» **DATA SHOWN**

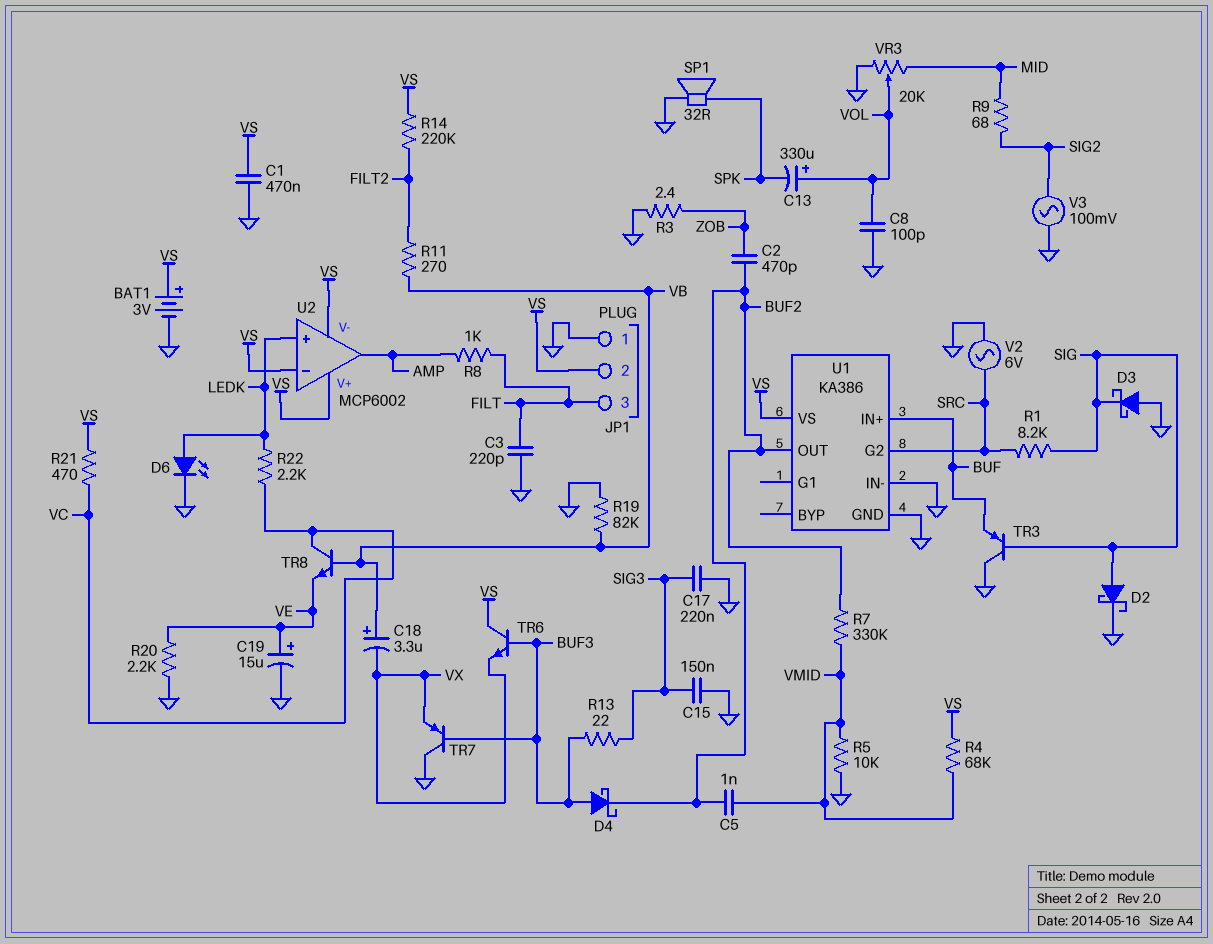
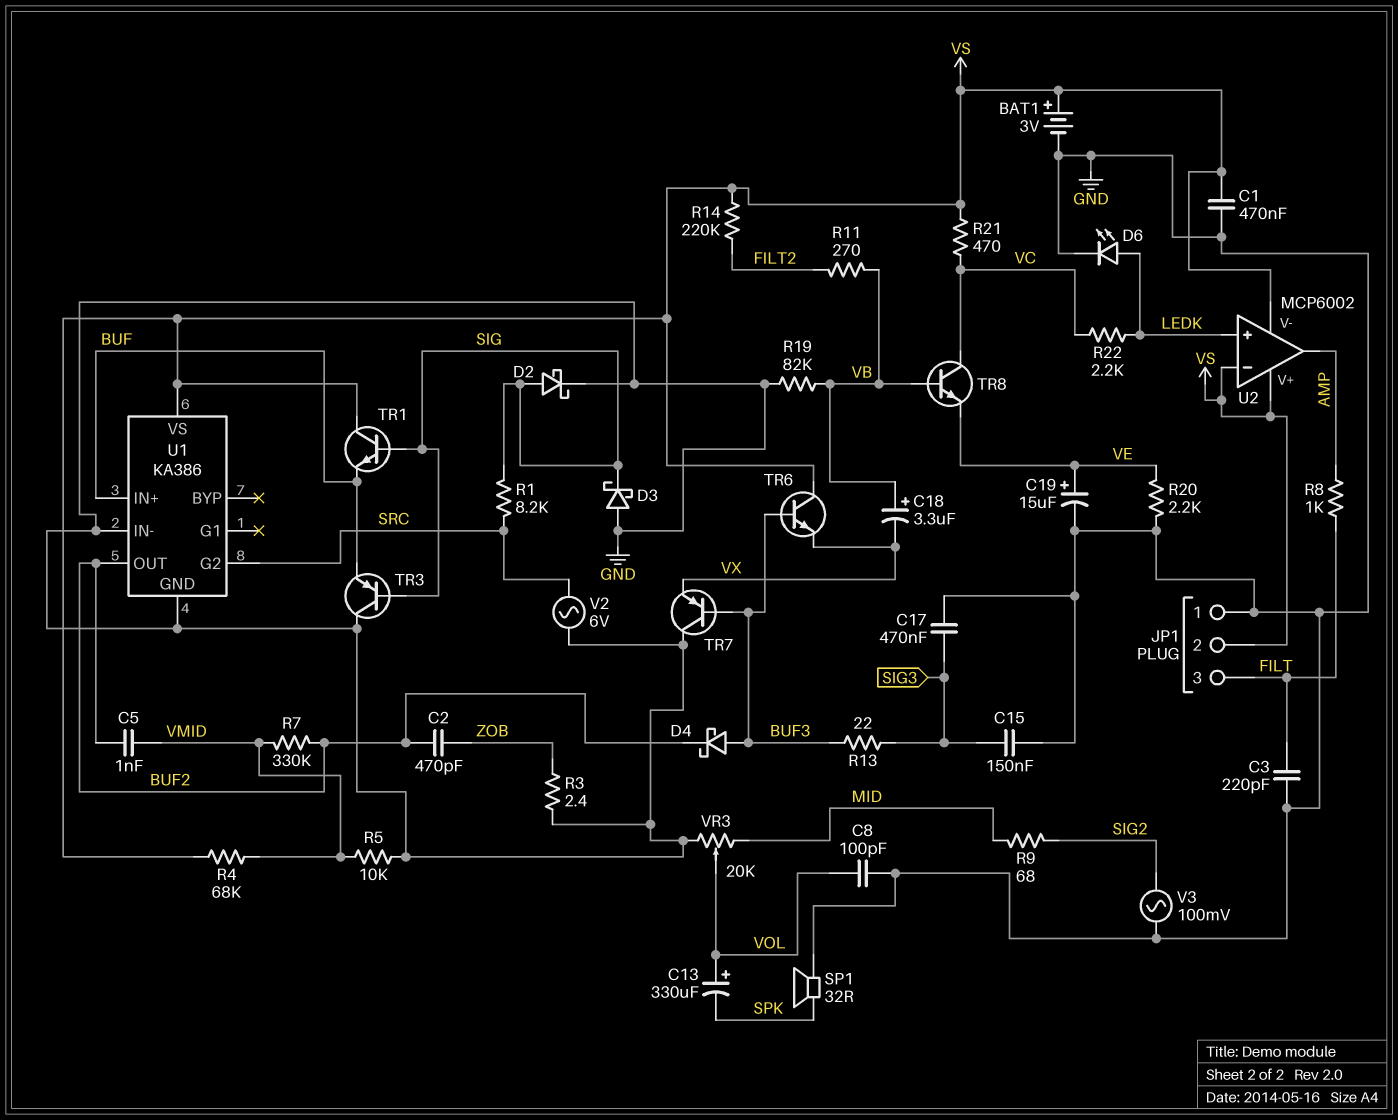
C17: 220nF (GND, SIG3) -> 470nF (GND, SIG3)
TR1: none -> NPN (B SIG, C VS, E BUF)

...

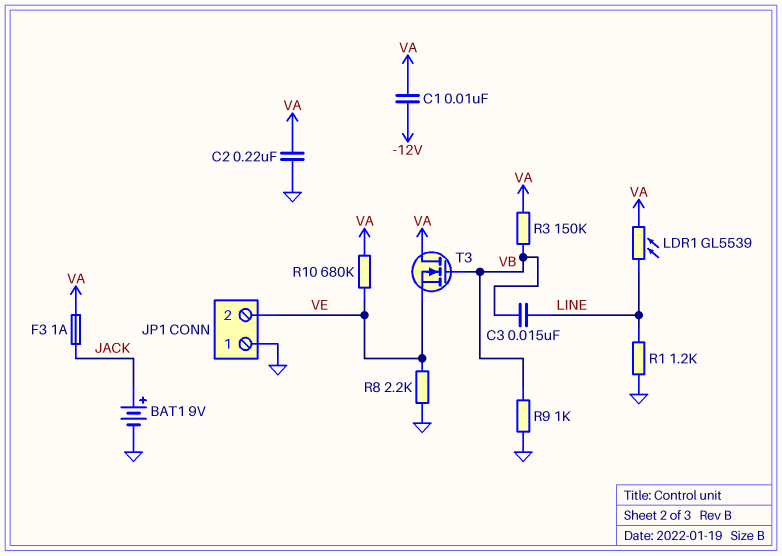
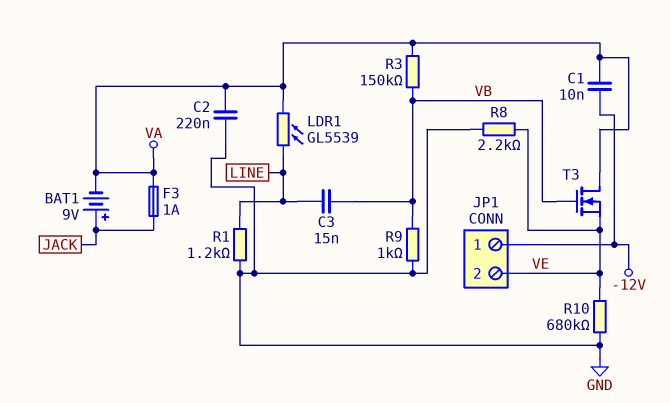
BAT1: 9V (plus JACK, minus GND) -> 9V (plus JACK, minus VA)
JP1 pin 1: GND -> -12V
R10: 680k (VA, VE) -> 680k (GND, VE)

» **EXERCISE DESCRIPTION**
Above this task is a listing. Restate, word for word and with nothing added, the lines from the one with "BAT1: 9V (plus" through the one with "R10: 680k (VA, VE) -> 680k (GND, VE)".

» **SOLUTION TO THIS PROBLEM**
BAT1: 9V (plus JACK, minus GND) -> 9V (plus JACK, minus VA)
JP1 pin 1: GND -> -12V
R10: 680k (VA, VE) -> 680k (GND, VE)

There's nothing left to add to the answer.